Task material →
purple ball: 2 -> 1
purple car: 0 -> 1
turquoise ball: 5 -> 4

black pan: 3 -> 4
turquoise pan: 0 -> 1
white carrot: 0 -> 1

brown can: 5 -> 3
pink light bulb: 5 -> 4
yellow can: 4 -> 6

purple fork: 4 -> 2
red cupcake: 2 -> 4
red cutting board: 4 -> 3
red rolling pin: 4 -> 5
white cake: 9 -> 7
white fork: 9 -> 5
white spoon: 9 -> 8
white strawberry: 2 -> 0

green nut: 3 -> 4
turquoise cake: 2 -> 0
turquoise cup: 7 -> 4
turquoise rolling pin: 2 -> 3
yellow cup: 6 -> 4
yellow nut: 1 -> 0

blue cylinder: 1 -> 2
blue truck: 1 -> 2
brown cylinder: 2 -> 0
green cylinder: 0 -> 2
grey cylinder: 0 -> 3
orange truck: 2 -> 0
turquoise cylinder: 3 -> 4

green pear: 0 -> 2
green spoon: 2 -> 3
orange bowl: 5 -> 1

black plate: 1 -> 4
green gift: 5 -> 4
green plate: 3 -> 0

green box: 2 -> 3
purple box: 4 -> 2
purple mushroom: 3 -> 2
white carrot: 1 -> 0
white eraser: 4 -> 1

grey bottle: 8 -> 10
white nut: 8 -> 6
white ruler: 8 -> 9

Task → The answer must be the line containing "blue cylinder: 1 -> 2" and every line after it through the end of the records, repeated exactly.

Answer to the problem →
blue cylinder: 1 -> 2
blue truck: 1 -> 2
brown cylinder: 2 -> 0
green cylinder: 0 -> 2
grey cylinder: 0 -> 3
orange truck: 2 -> 0
turquoise cylinder: 3 -> 4

green pear: 0 -> 2
green spoon: 2 -> 3
orange bowl: 5 -> 1

black plate: 1 -> 4
green gift: 5 -> 4
green plate: 3 -> 0

green box: 2 -> 3
purple box: 4 -> 2
purple mushroom: 3 -> 2
white carrot: 1 -> 0
white eraser: 4 -> 1

grey bottle: 8 -> 10
white nut: 8 -> 6
white ruler: 8 -> 9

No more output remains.